WHAT IS REQUIRED ▸ Begin with the line holding "BT101: 1.5V (plus" and end with the last line of the records below. Set down exactly those lines and leave out every picture.

INPUT RECORDS ▸
-- Opening Marker --
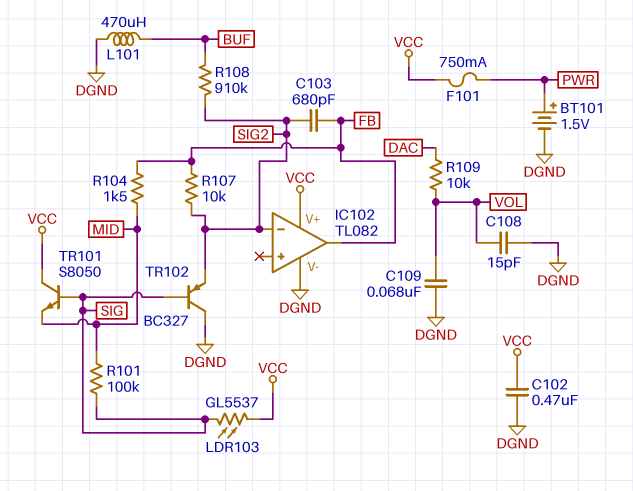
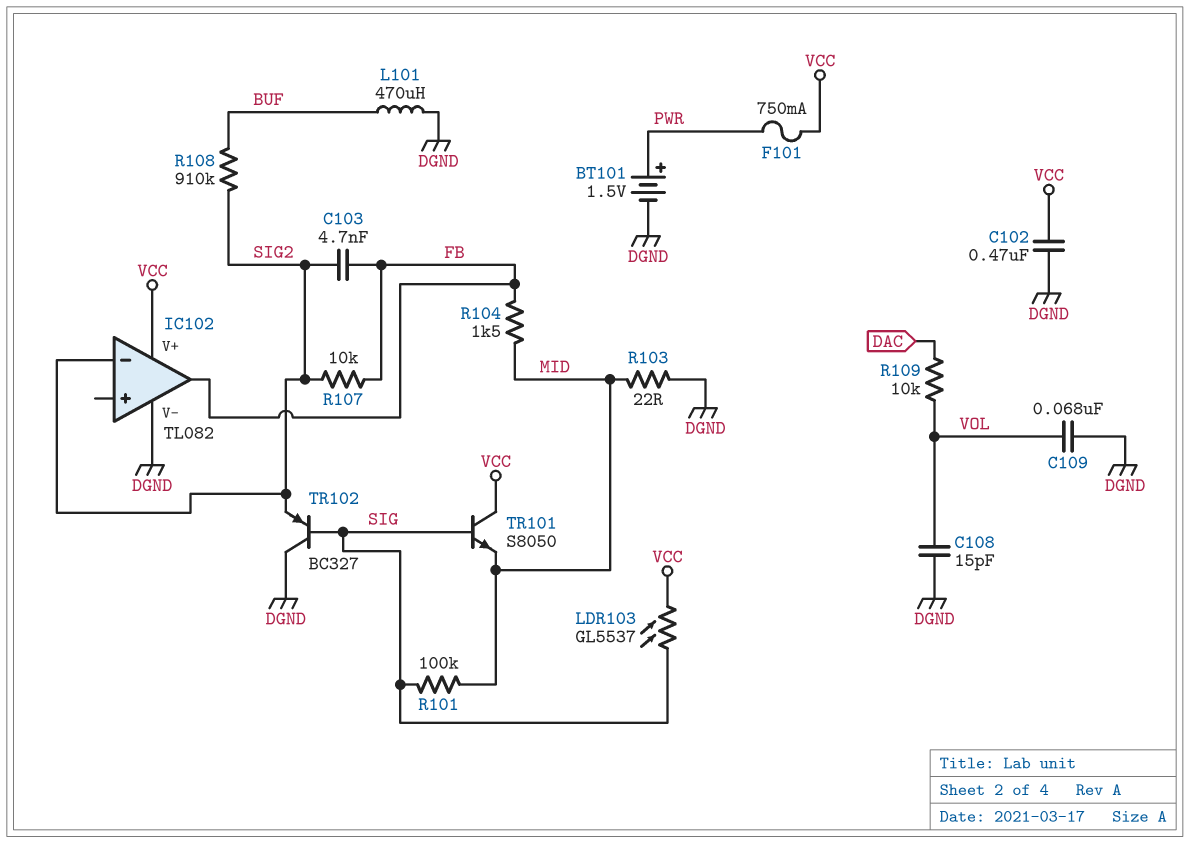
C103: 680pF (FB, SIG2) -> 4.7nF (FB, SIG2)
R103: none -> 22 (DGND, MID)

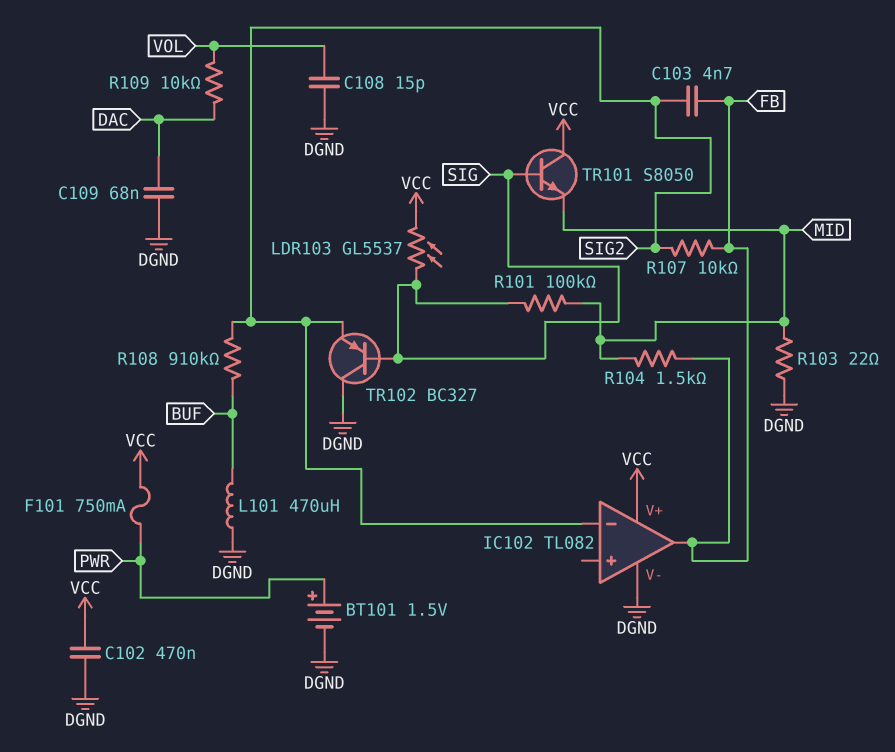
C109: 68nF (DGND, VOL) -> 68nF (DAC, DGND)

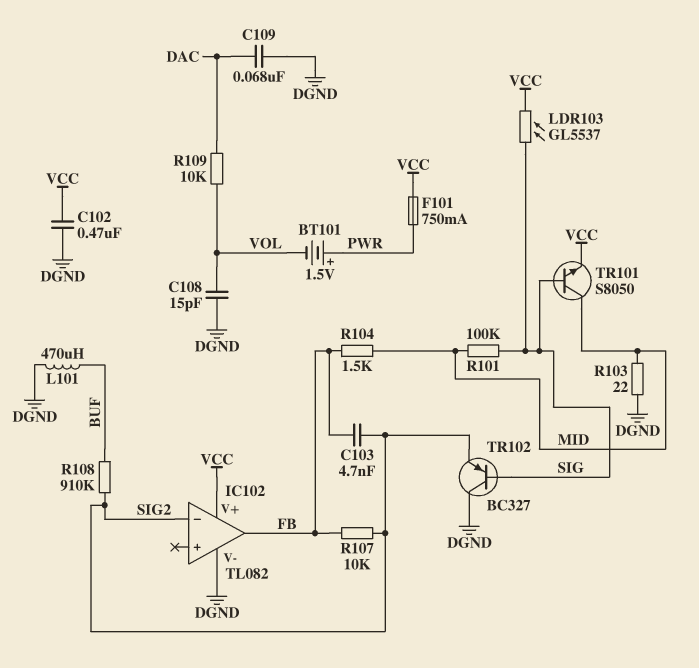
BT101: 1.5V (plus PWR, minus DGND) -> 1.5V (plus PWR, minus VOL)
TR101: NPN S8050 (B SIG, C VCC, E MID) -> NPN S8050 (B SIG, C MID, E VCC)

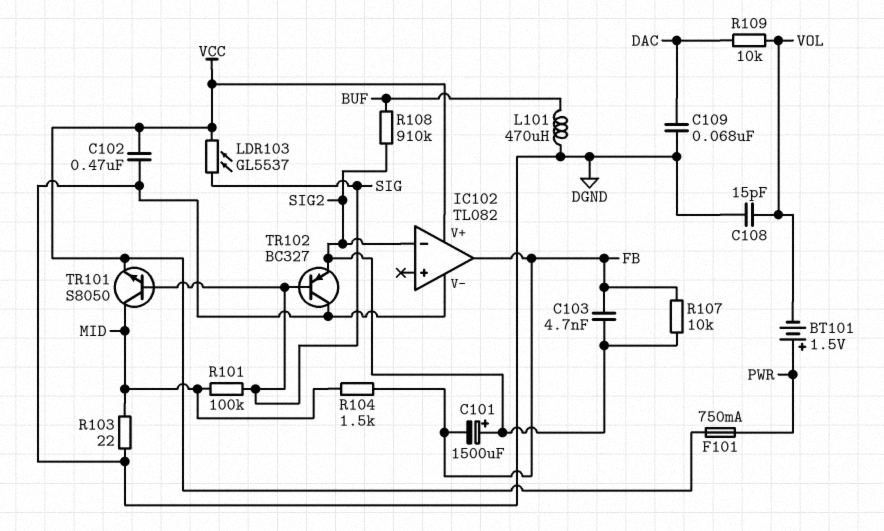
C101: none -> 1500uF (plus SIG2, minus FB)

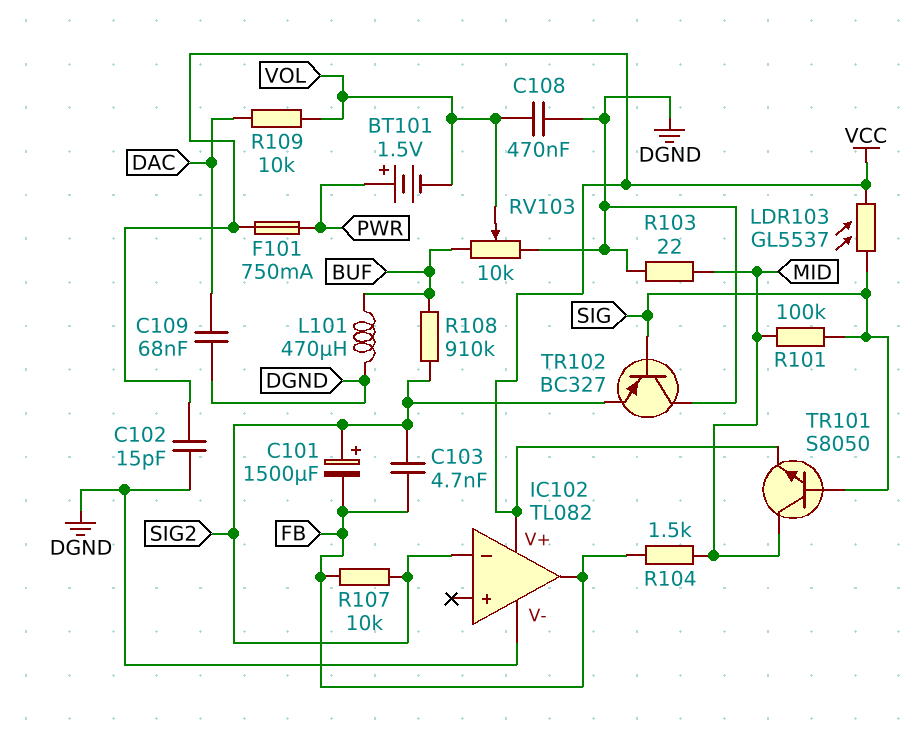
C102: 470nF (DGND, VCC) -> 15pF (DGND, VCC)
C108: 15pF (DGND, VOL) -> 470nF (DGND, VOL)
RV103: none -> 10k (BUF, DGND, wiper VOL)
-- Closing Marker --
ANSWER SPACE ▸
BT101: 1.5V (plus PWR, minus DGND) -> 1.5V (plus PWR, minus VOL)
TR101: NPN S8050 (B SIG, C VCC, E MID) -> NPN S8050 (B SIG, C MID, E VCC)

C101: none -> 1500uF (plus SIG2, minus FB)

C102: 470nF (DGND, VCC) -> 15pF (DGND, VCC)
C108: 15pF (DGND, VOL) -> 470nF (DGND, VOL)
RV103: none -> 10k (BUF, DGND, wiper VOL)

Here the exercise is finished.